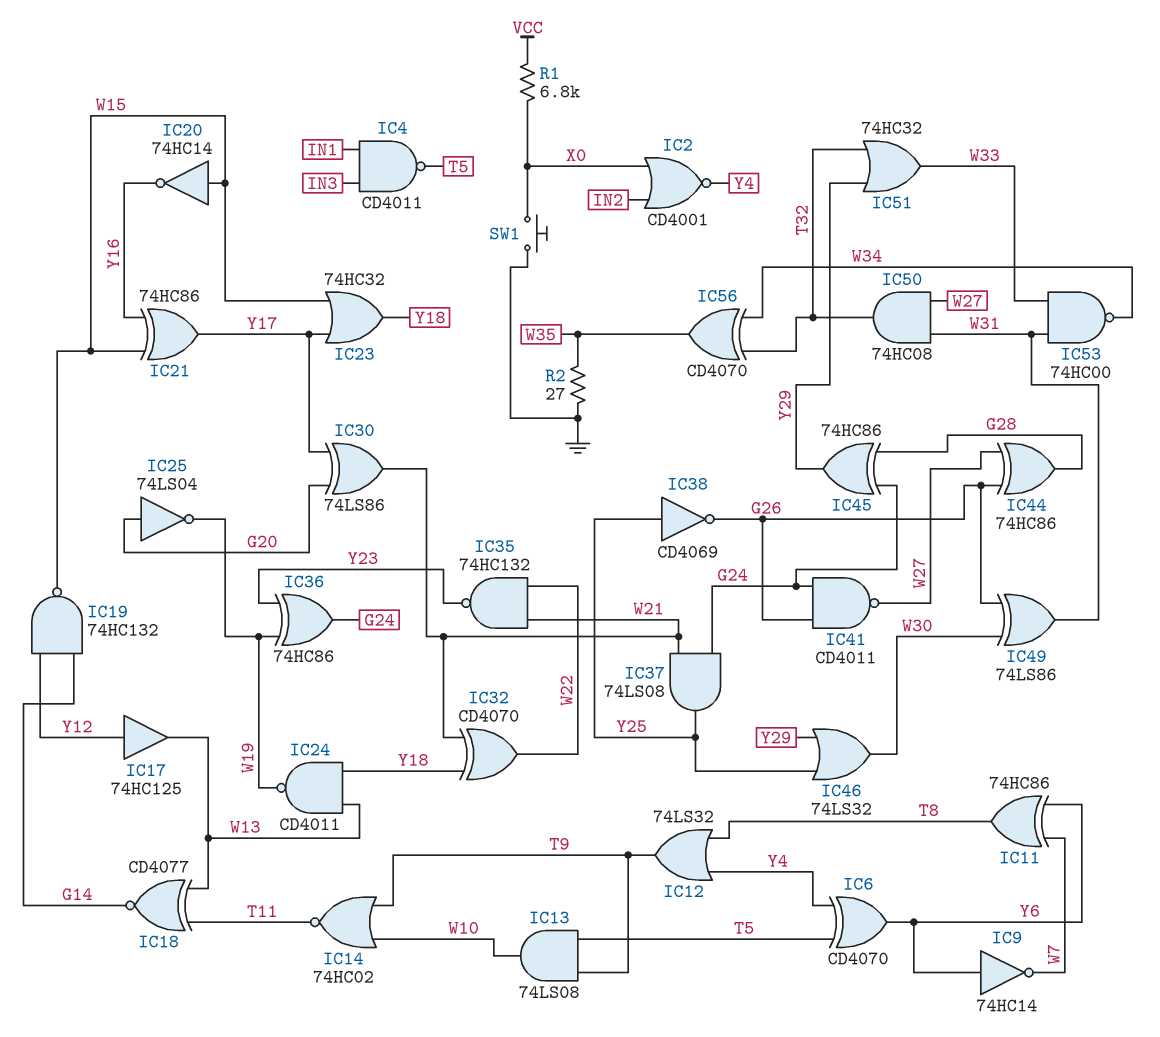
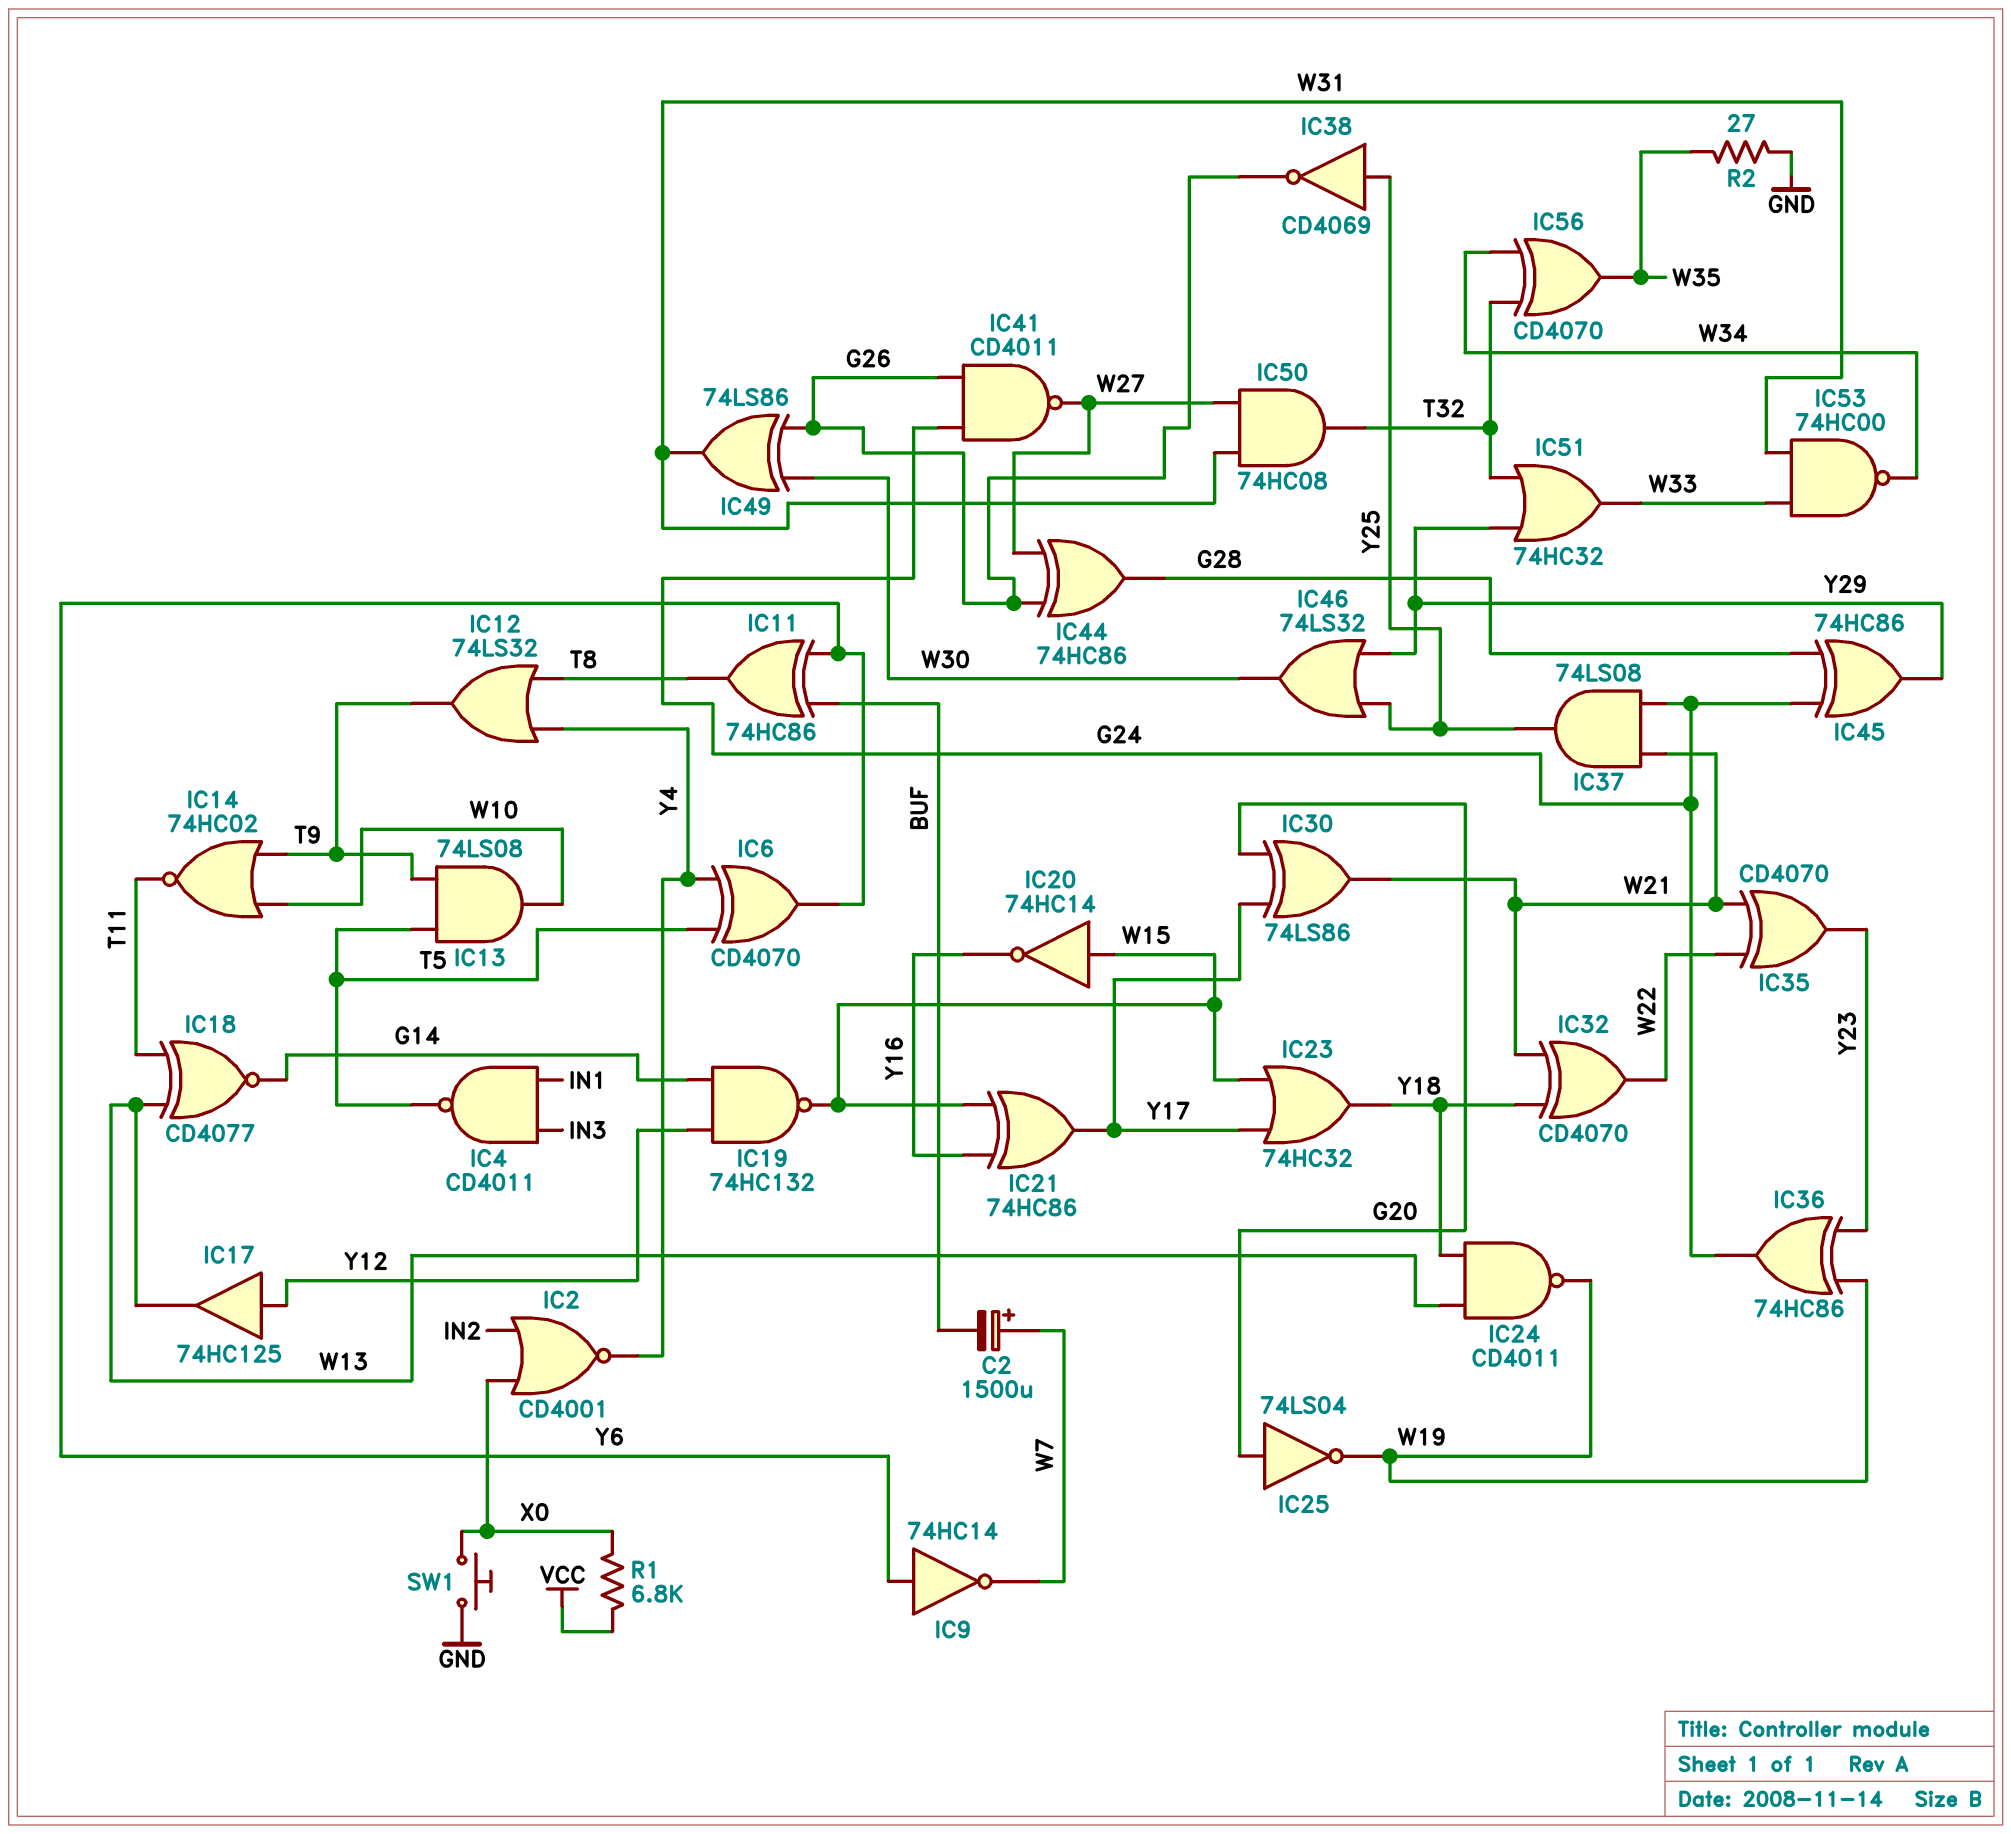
C2: none -> 1500uF (plus W7, minus BUF)
IC11: XOR 74HC86 (in W7, in Y6, out T8) -> XOR 74HC86 (in BUF, in Y6, out T8)
IC35: NAND 74HC132 (in W21, in W22, out Y23) -> XOR CD4070 (in W21, in W22, out Y23)

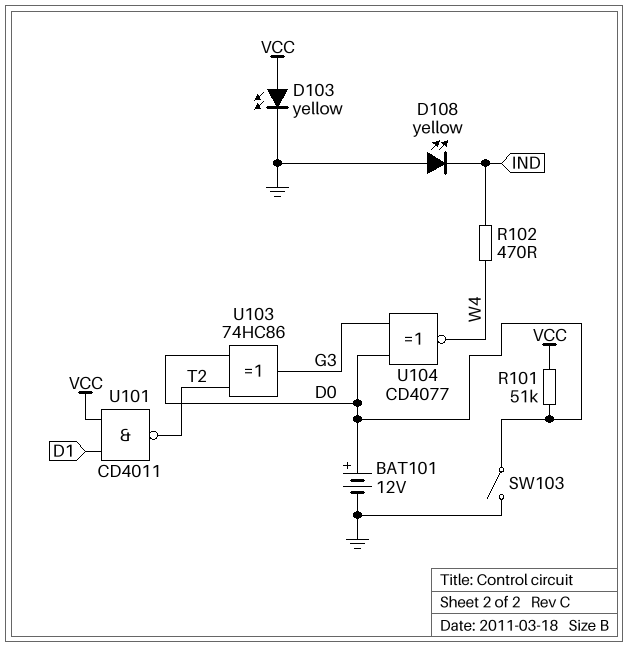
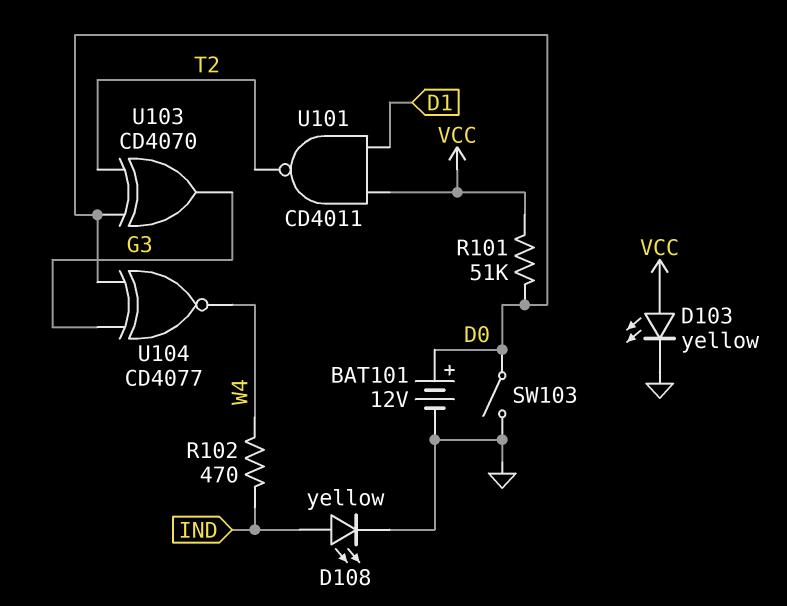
D108: LED yellow (A GND, K IND) -> LED yellow (A IND, K GND)
U103: XOR 74HC86 (in D0, in T2, out G3) -> XOR CD4070 (in D0, in T2, out G3)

# # #

- What to do -
Only the lines from the one containing "IC11: XOR 74HC86" through the end of the records should be copied, exactly and with both ends included; the pictures should not.

- Solution -
IC11: XOR 74HC86 (in W7, in Y6, out T8) -> XOR 74HC86 (in BUF, in Y6, out T8)
IC35: NAND 74HC132 (in W21, in W22, out Y23) -> XOR CD4070 (in W21, in W22, out Y23)

D108: LED yellow (A GND, K IND) -> LED yellow (A IND, K GND)
U103: XOR 74HC86 (in D0, in T2, out G3) -> XOR CD4070 (in D0, in T2, out G3)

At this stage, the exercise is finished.